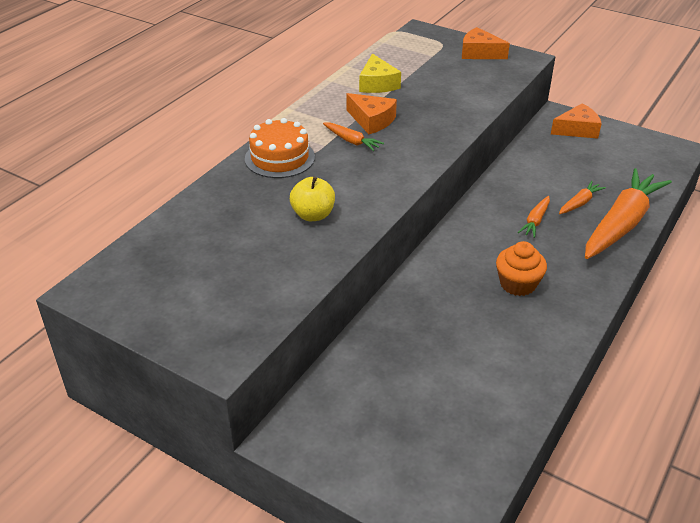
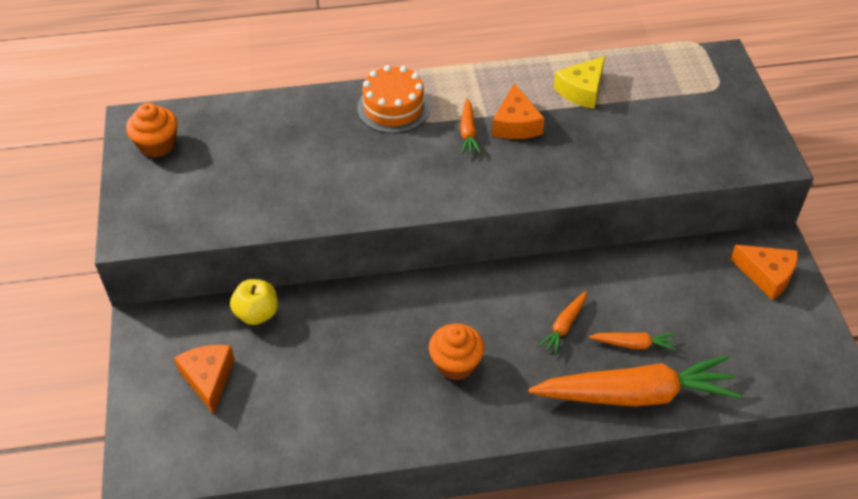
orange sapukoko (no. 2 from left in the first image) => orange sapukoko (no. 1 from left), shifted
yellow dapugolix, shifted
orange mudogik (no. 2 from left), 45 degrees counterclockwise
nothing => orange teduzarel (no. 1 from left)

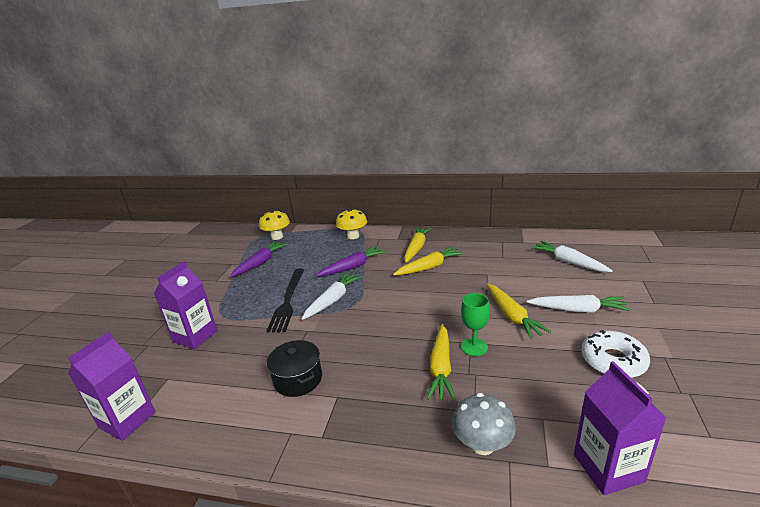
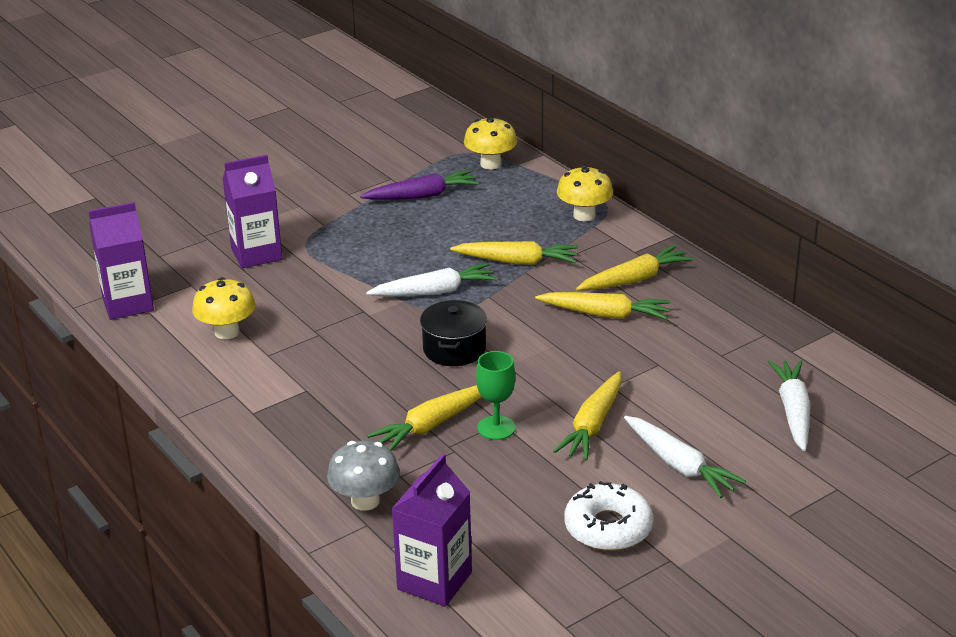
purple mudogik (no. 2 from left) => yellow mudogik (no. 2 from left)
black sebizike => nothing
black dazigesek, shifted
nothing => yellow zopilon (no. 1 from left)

============

In the material above, repeat each entry exactly and omit every picture.

orange sapukoko (no. 2 from left in the first image) => orange sapukoko (no. 1 from left), shifted
yellow dapugolix, shifted
orange mudogik (no. 2 from left), 45 degrees counterclockwise
nothing => orange teduzarel (no. 1 from left)

purple mudogik (no. 2 from left) => yellow mudogik (no. 2 from left)
black sebizike => nothing
black dazigesek, shifted
nothing => yellow zopilon (no. 1 from left)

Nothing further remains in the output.